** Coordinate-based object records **
* * *

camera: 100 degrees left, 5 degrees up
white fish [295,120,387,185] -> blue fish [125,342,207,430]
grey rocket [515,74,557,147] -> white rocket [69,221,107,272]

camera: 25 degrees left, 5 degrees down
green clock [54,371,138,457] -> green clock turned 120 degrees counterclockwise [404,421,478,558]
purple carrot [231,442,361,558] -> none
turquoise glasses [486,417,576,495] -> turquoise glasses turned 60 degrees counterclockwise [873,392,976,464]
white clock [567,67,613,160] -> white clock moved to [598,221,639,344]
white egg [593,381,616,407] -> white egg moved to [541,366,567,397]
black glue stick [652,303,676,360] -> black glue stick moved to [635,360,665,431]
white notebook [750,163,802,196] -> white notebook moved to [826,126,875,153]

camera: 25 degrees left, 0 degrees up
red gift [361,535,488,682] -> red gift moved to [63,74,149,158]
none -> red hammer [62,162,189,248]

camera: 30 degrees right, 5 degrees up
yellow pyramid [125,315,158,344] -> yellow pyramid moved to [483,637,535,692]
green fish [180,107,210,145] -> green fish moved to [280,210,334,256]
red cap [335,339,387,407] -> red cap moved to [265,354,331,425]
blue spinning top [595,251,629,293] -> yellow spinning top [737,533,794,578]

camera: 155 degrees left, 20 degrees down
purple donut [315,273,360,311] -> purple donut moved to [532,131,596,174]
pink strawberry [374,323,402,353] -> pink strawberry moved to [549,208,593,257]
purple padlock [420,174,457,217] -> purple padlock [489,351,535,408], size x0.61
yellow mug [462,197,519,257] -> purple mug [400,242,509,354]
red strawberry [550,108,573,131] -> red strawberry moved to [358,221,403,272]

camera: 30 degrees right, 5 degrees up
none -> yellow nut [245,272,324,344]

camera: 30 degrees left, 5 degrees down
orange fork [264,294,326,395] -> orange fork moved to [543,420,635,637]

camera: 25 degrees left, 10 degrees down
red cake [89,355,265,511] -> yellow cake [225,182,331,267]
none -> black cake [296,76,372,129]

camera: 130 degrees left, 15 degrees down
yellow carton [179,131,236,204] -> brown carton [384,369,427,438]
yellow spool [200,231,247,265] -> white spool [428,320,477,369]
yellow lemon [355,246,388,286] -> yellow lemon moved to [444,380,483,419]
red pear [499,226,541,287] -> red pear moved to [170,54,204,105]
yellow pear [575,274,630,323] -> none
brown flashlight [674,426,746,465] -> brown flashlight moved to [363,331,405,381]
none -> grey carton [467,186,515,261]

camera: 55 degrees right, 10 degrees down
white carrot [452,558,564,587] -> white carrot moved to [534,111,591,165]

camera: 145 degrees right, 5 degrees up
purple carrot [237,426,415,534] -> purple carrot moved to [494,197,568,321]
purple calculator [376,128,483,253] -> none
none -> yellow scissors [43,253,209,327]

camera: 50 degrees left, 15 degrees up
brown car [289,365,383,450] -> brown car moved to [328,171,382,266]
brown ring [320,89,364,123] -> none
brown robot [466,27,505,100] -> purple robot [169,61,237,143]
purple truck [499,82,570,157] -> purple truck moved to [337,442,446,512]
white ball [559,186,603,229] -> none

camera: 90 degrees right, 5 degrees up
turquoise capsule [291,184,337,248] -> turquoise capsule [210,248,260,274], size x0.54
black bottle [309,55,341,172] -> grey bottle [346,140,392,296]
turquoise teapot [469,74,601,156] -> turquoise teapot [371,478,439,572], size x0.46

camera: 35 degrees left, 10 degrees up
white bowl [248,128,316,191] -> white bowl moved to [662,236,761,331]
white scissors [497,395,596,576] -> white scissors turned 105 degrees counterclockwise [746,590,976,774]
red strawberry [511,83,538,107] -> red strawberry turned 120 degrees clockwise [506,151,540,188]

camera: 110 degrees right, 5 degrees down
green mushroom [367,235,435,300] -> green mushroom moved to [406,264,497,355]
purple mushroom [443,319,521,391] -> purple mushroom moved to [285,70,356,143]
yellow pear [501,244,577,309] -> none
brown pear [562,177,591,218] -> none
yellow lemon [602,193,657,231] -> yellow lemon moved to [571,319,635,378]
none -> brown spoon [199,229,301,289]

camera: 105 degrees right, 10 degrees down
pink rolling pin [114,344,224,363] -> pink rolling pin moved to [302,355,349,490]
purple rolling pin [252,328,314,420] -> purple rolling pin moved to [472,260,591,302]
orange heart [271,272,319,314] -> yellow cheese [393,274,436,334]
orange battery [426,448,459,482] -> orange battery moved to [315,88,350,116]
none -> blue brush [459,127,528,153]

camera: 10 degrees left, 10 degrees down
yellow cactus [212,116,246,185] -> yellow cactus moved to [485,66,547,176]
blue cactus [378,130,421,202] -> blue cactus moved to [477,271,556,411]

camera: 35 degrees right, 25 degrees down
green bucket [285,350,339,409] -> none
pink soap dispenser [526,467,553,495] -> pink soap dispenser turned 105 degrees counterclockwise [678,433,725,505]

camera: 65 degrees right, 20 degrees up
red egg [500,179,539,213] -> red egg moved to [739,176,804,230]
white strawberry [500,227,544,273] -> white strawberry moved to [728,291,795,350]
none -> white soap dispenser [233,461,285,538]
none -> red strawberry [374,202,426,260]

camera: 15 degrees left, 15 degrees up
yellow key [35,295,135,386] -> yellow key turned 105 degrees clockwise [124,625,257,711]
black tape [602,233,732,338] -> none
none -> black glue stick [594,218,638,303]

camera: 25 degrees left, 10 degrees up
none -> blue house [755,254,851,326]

* * *

** Aim of the exercise **
From the line containing "camera: 15 degrees left, 15 degrees up" through the last line of the records, output each line exactly and nothing more.

** Task solution **
camera: 15 degrees left, 15 degrees up
yellow key [35,295,135,386] -> yellow key turned 105 degrees clockwise [124,625,257,711]
black tape [602,233,732,338] -> none
none -> black glue stick [594,218,638,303]

camera: 25 degrees left, 10 degrees up
none -> blue house [755,254,851,326]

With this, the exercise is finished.